Problem to work on »
In the listing that follows, the lines starting at the one containing "blue diamond: (528, 225)" and ending at the one containing "blue circle: (489, 476) -> (1064, 951), moved" are to be returned exactly, both boundary lines included, and no others.

Extracted records »
►

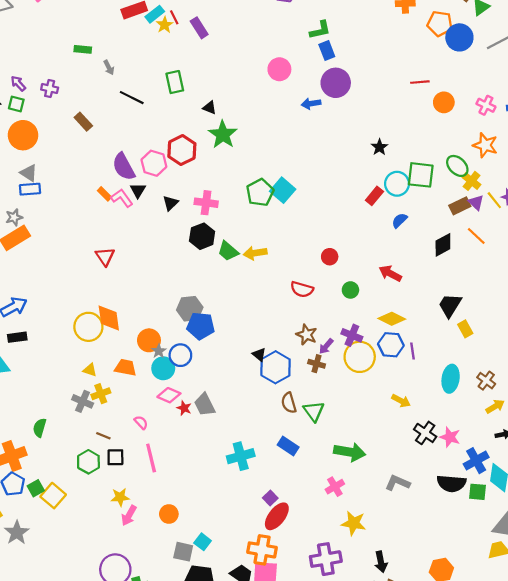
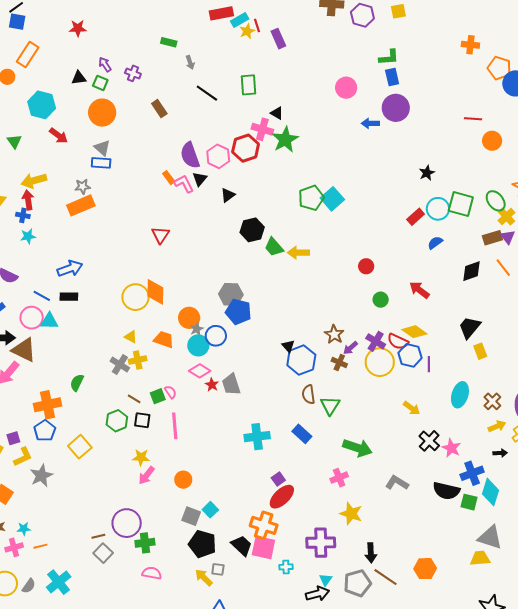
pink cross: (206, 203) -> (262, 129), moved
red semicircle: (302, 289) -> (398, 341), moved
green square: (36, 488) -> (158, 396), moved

◄
►

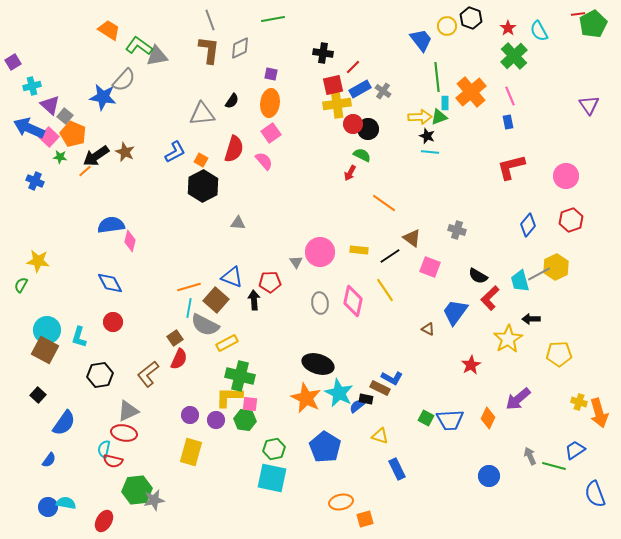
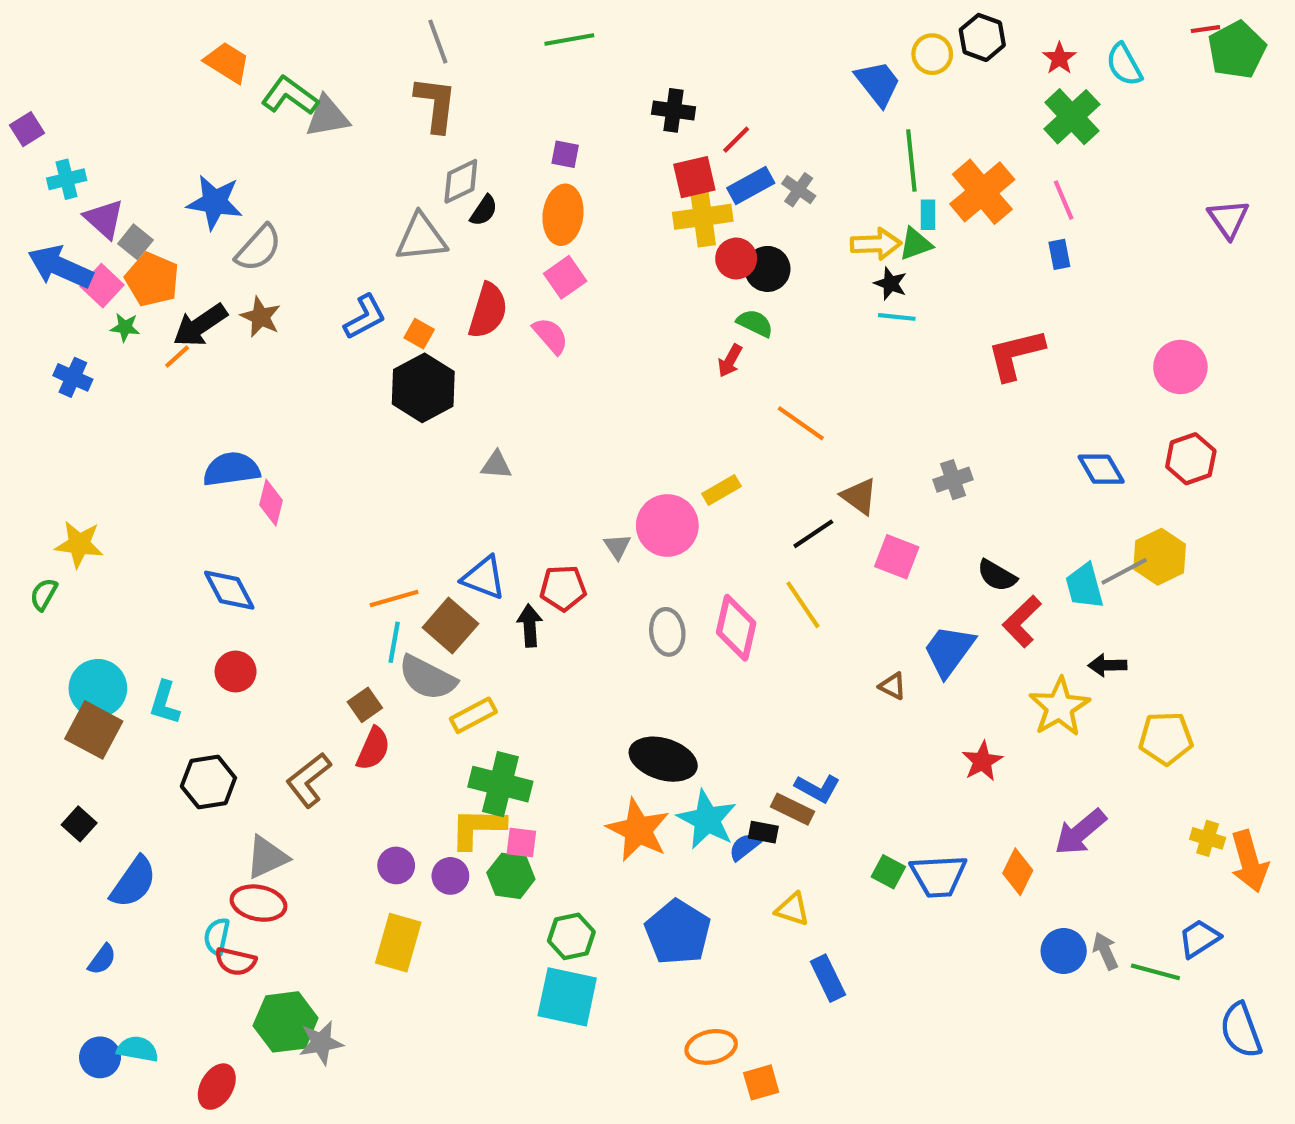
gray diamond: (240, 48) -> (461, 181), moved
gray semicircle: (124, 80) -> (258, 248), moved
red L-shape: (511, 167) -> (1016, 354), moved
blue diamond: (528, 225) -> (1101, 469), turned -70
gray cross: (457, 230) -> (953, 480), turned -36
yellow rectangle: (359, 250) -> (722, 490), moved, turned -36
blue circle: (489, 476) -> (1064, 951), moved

◄

Response to this exercise »
blue diamond: (528, 225) -> (1101, 469), turned -70
gray cross: (457, 230) -> (953, 480), turned -36
yellow rectangle: (359, 250) -> (722, 490), moved, turned -36
blue circle: (489, 476) -> (1064, 951), moved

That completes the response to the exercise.